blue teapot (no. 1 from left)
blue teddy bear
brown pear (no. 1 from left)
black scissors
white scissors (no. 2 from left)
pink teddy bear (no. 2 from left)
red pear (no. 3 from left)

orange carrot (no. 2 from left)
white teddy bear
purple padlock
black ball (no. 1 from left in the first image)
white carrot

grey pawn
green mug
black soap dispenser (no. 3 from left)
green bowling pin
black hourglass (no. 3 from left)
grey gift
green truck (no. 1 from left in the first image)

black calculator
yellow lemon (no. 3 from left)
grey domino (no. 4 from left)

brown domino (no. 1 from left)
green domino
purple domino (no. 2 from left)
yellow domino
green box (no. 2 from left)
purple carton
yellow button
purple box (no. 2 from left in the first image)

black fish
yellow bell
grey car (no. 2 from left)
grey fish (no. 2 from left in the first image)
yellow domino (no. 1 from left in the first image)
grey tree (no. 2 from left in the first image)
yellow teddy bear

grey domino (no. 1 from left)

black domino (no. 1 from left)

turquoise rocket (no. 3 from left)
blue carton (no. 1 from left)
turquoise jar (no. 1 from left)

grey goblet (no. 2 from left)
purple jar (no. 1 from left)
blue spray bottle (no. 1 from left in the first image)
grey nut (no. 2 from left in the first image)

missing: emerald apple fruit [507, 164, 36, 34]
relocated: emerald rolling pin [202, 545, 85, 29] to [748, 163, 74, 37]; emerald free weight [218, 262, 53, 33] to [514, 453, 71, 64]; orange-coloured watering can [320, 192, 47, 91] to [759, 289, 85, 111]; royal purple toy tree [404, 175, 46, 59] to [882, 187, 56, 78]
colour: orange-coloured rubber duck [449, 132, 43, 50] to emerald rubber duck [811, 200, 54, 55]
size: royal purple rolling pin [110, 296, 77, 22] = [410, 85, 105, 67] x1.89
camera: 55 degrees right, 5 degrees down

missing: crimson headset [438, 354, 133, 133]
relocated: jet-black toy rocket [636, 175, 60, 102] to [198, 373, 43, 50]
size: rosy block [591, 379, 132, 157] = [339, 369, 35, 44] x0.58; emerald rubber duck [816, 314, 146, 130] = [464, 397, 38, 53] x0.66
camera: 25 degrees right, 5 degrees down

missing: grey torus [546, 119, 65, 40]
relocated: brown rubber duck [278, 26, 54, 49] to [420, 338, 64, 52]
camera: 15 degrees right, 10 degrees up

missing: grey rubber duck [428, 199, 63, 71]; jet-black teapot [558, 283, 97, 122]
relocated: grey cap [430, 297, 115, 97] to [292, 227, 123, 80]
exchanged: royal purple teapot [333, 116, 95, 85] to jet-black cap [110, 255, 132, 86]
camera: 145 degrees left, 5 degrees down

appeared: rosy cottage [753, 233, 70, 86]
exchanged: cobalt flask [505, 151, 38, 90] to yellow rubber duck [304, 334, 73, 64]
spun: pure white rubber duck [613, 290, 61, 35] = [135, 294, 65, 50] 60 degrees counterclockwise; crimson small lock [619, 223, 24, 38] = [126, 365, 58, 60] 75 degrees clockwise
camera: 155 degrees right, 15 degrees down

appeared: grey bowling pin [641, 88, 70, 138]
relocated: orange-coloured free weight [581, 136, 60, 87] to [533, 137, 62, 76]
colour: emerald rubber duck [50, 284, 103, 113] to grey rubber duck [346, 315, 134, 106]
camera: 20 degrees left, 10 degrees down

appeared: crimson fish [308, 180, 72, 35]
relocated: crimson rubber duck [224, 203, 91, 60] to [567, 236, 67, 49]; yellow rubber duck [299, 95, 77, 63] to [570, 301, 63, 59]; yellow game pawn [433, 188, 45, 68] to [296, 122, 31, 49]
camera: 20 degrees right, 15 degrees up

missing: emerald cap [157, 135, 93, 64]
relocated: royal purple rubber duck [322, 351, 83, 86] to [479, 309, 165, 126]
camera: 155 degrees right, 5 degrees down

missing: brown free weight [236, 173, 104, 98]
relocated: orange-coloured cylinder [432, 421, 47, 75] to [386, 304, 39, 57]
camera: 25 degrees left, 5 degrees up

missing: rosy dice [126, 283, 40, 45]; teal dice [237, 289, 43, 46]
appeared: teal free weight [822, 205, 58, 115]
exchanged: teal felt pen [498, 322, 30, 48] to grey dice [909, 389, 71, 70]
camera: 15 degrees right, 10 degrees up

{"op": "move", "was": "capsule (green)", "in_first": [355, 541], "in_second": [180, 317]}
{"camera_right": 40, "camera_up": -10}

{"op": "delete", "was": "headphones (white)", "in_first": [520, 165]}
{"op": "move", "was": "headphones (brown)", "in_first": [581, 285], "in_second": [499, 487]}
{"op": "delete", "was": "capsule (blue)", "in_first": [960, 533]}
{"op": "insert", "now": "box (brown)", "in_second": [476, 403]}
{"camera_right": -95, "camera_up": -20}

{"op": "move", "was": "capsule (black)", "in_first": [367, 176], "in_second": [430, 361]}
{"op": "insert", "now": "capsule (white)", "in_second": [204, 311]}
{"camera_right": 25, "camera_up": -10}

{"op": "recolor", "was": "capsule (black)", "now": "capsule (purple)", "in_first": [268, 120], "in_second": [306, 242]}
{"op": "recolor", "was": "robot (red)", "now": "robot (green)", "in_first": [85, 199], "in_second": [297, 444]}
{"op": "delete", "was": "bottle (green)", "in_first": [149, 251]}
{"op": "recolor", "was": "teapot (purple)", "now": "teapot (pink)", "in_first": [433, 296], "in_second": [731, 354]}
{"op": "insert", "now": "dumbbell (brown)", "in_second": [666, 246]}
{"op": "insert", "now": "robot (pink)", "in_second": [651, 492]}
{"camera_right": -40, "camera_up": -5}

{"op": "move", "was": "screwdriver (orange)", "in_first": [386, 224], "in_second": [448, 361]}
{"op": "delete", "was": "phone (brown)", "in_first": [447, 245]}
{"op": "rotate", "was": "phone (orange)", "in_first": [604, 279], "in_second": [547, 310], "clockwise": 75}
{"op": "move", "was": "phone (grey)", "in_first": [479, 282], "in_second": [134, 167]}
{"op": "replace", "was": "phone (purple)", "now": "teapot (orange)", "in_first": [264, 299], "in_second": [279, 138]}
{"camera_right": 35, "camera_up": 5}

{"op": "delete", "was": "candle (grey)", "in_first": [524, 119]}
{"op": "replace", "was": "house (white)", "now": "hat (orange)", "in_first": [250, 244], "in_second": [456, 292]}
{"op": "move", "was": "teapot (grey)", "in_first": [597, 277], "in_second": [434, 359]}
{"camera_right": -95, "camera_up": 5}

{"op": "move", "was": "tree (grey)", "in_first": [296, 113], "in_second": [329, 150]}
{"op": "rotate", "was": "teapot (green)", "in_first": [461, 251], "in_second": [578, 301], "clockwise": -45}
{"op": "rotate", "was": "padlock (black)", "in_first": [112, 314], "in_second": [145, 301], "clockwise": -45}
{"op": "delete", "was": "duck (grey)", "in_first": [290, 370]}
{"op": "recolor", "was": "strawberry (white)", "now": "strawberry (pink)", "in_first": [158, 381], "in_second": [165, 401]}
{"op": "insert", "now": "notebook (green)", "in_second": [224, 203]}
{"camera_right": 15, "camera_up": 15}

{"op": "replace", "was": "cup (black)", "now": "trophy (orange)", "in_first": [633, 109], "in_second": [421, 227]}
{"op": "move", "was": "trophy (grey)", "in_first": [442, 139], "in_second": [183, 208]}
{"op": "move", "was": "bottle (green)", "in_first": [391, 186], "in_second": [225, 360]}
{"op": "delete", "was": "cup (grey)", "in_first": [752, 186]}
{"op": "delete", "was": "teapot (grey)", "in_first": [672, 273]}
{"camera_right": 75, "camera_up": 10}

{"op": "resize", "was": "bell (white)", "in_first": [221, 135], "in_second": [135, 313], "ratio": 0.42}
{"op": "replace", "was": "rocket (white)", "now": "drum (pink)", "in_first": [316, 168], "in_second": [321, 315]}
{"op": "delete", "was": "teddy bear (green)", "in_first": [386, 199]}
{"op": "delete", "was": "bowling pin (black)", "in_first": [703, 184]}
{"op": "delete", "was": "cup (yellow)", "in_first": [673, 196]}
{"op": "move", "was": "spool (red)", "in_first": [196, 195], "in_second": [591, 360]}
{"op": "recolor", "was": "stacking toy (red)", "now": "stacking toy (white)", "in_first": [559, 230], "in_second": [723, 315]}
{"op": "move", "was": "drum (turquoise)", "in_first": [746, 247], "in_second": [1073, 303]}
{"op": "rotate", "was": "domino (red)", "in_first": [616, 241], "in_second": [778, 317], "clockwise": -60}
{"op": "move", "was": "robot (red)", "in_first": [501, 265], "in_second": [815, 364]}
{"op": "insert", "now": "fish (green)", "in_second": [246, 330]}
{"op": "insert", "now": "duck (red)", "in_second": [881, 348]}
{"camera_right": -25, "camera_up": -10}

Task objective: Please go through the material and return each line where the word "scissors" appears.

Completed task:
black scissors
white scissors (no. 2 from left)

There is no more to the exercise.